[INPUT FOR THIS TASK]
──────
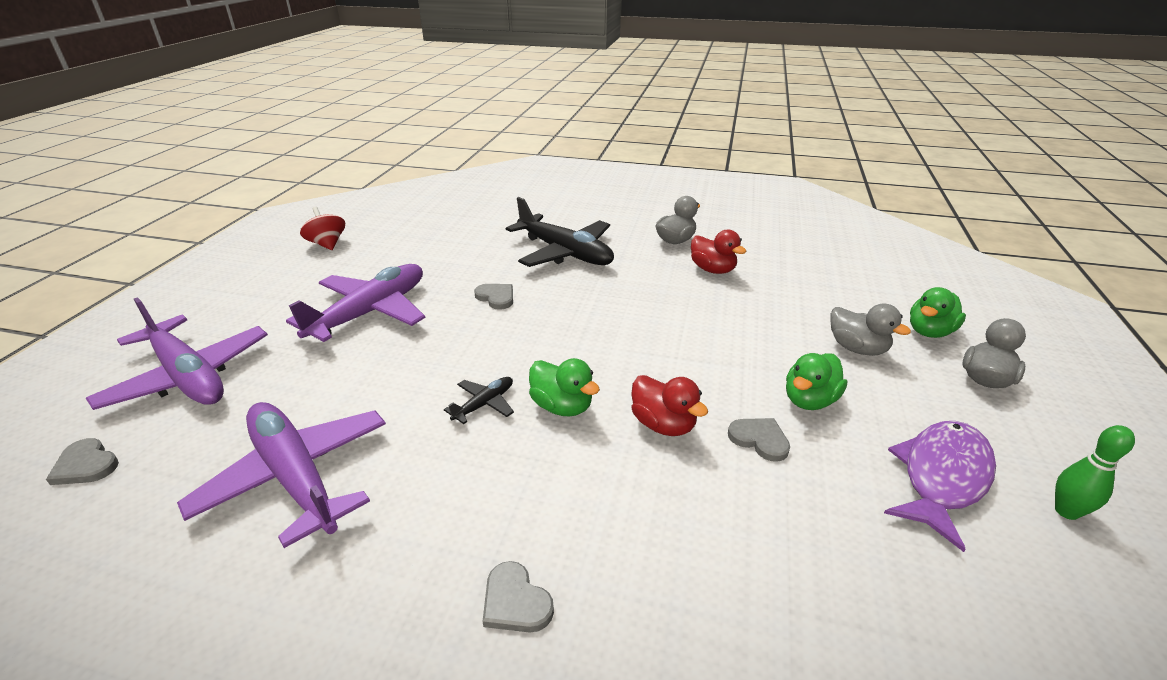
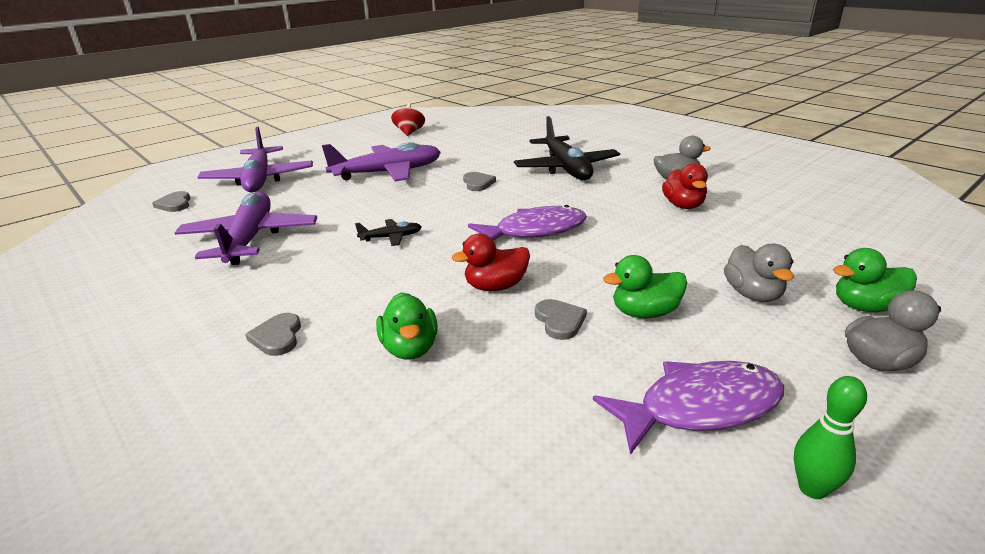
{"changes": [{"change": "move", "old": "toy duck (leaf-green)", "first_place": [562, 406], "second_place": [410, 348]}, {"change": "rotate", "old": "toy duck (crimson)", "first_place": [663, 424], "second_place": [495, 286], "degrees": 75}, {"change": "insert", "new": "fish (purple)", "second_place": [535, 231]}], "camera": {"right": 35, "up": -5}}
──────
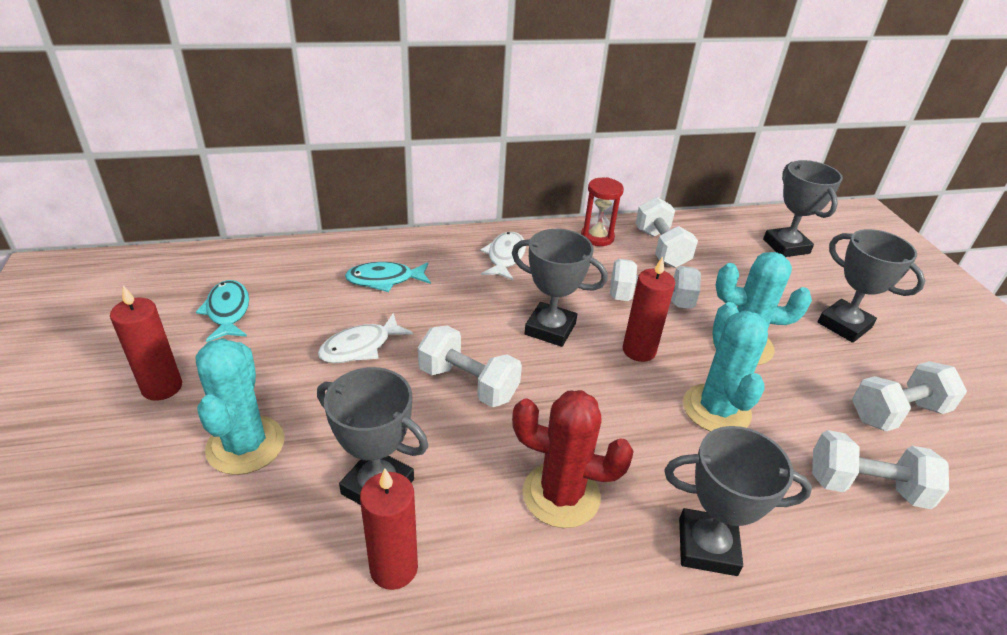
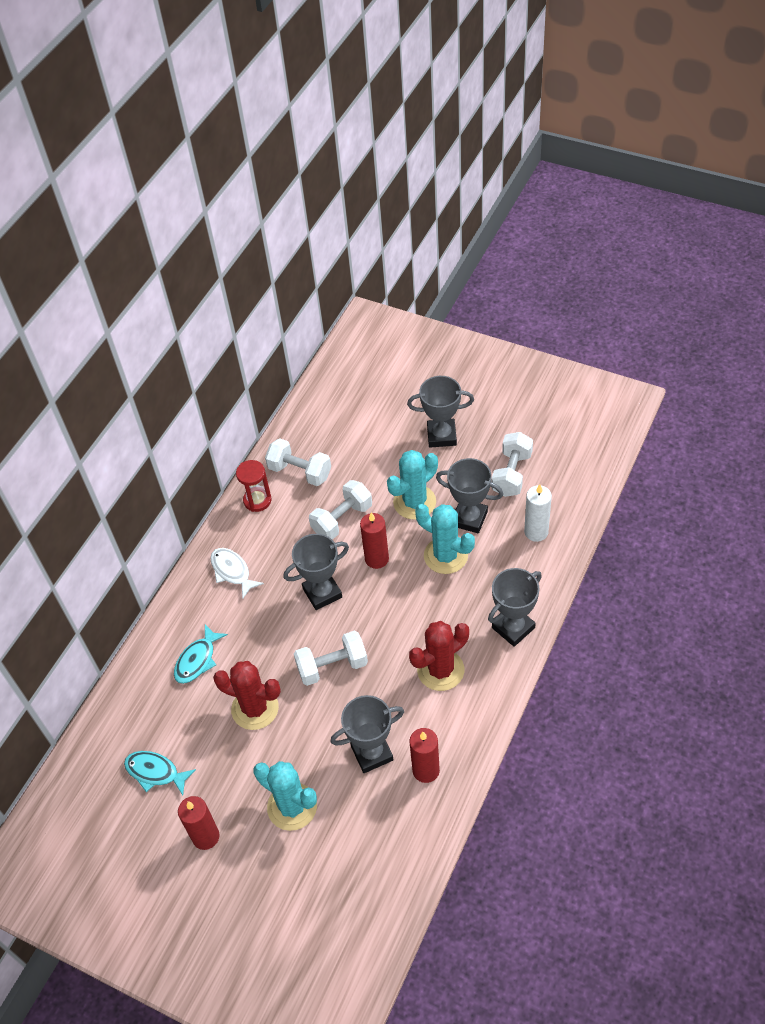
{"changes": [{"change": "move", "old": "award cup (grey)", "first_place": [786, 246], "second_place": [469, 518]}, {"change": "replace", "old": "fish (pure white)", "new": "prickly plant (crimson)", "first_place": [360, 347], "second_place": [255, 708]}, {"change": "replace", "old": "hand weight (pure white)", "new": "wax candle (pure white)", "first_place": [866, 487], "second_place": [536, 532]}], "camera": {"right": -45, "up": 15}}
──────
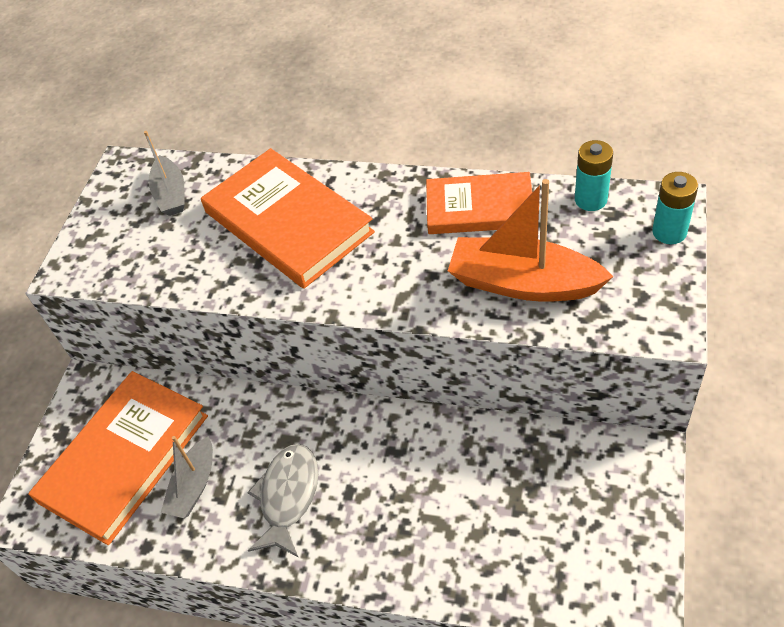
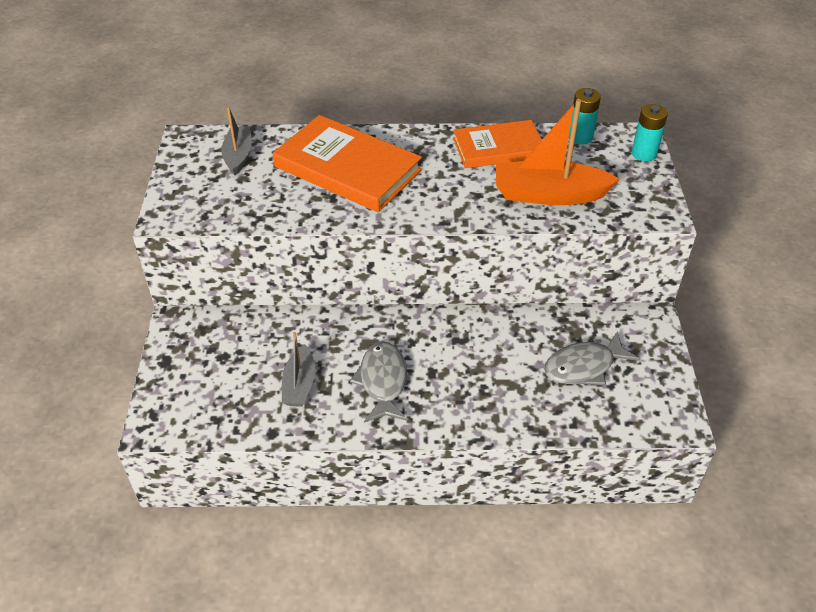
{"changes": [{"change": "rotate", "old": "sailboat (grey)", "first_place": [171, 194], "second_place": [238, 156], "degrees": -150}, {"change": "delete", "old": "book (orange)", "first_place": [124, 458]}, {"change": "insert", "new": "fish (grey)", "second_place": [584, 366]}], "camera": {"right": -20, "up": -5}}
──────
[WHAT YOU WILL DO] Which lines above carry the string "crimson"? Copy those lines.

[RESPONSE FOR THIS EXERCISE]
{"changes": [{"change": "move", "old": "toy duck (leaf-green)", "first_place": [562, 406], "second_place": [410, 348]}, {"change": "rotate", "old": "toy duck (crimson)", "first_place": [663, 424], "second_place": [495, 286], "degrees": 75}, {"change": "insert", "new": "fish (purple)", "second_place": [535, 231]}], "camera": {"right": 35, "up": -5}}
{"changes": [{"change": "move", "old": "award cup (grey)", "first_place": [786, 246], "second_place": [469, 518]}, {"change": "replace", "old": "fish (pure white)", "new": "prickly plant (crimson)", "first_place": [360, 347], "second_place": [255, 708]}, {"change": "replace", "old": "hand weight (pure white)", "new": "wax candle (pure white)", "first_place": [866, 487], "second_place": [536, 532]}], "camera": {"right": -45, "up": 15}}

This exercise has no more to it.